**TASK GOAL**
Below are the entries to work from; restate word for word the portion that opens with the line containing "RFID3 pin MISO: GP12 -> GP26" and closes with the line containing "RFID3 pin RST: GP11 -> GP26", keeping both.

**THE DATA**
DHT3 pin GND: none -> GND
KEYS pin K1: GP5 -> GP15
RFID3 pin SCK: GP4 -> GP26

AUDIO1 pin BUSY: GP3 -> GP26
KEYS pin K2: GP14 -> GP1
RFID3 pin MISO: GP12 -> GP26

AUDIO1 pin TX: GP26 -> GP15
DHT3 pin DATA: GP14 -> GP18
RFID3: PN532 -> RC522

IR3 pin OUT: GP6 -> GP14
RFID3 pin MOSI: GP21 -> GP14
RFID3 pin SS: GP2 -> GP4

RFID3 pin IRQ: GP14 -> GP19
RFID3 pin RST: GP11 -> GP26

* * *

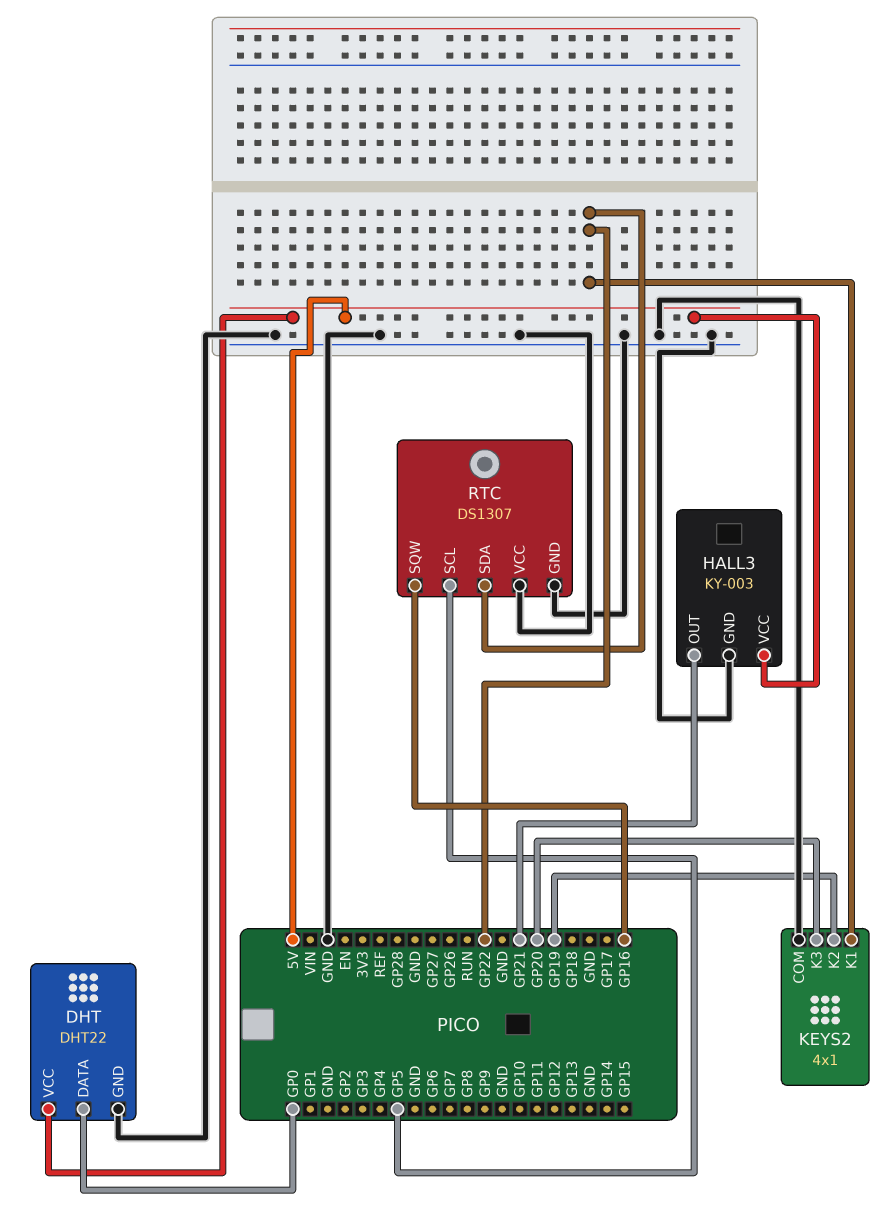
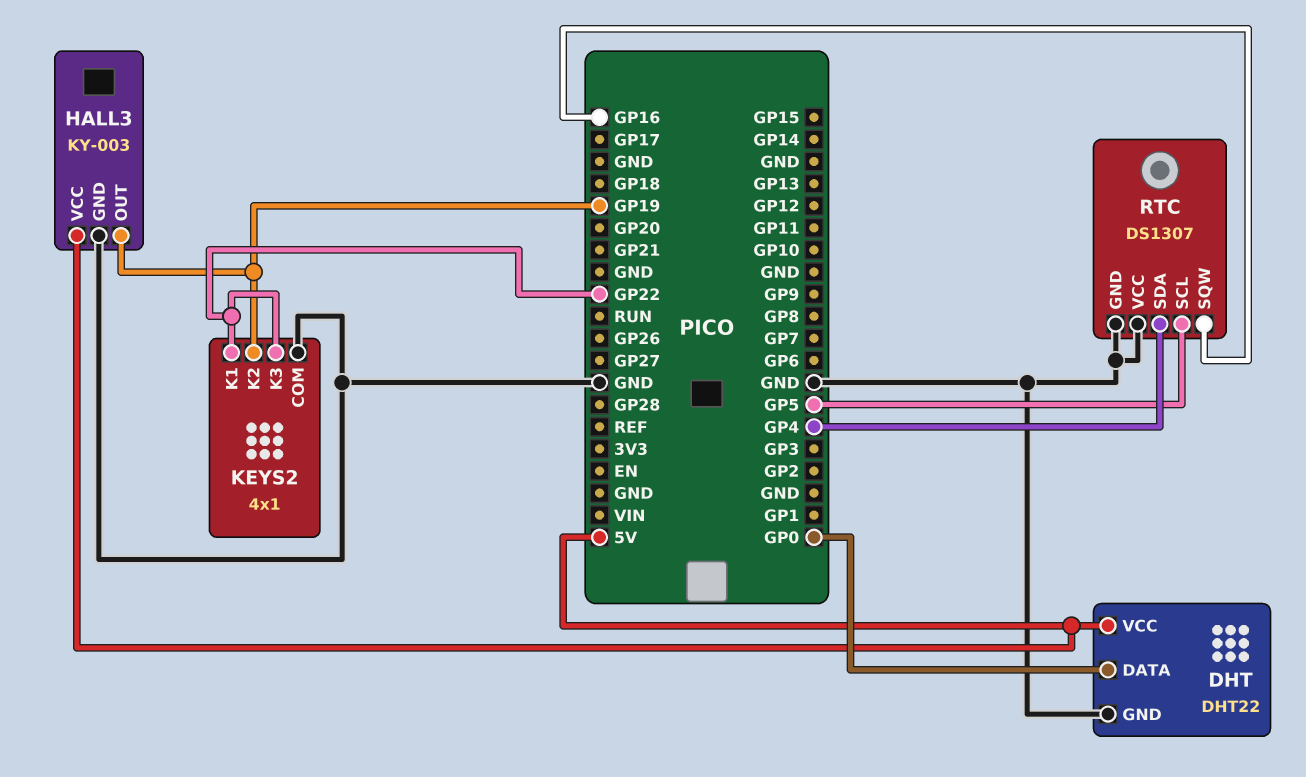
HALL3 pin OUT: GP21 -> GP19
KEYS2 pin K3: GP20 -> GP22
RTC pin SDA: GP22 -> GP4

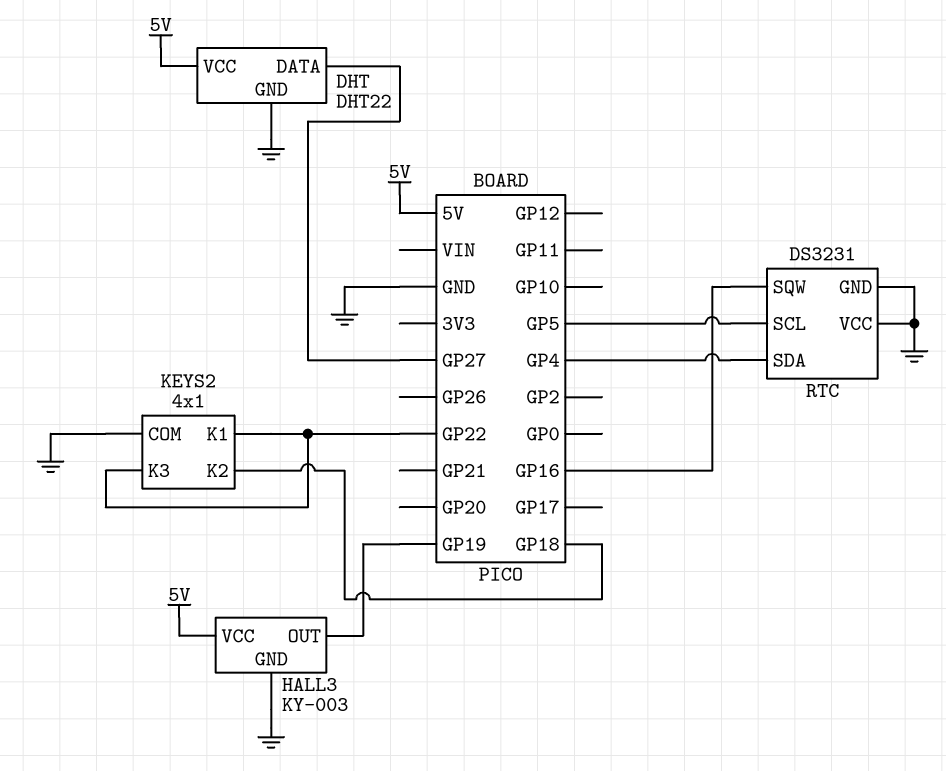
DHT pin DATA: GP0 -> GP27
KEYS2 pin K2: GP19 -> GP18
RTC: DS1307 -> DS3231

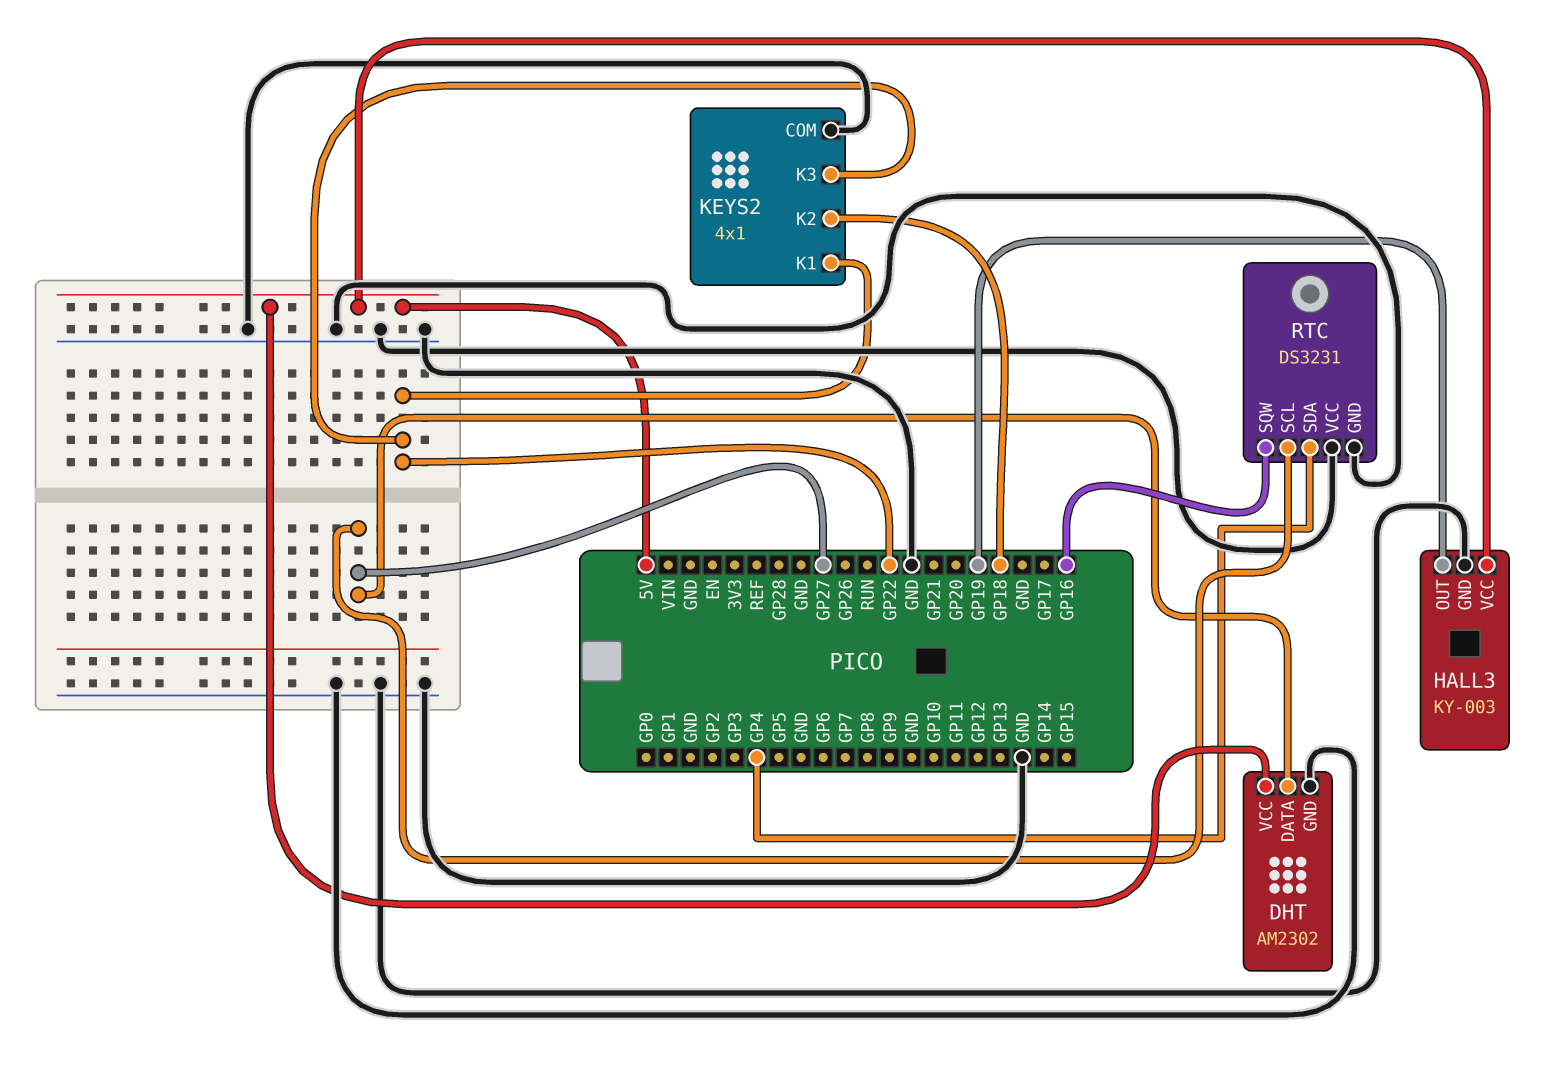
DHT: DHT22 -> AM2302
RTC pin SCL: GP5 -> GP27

**REPLY TO THE TASK**
RFID3 pin MISO: GP12 -> GP26

AUDIO1 pin TX: GP26 -> GP15
DHT3 pin DATA: GP14 -> GP18
RFID3: PN532 -> RC522

IR3 pin OUT: GP6 -> GP14
RFID3 pin MOSI: GP21 -> GP14
RFID3 pin SS: GP2 -> GP4

RFID3 pin IRQ: GP14 -> GP19
RFID3 pin RST: GP11 -> GP26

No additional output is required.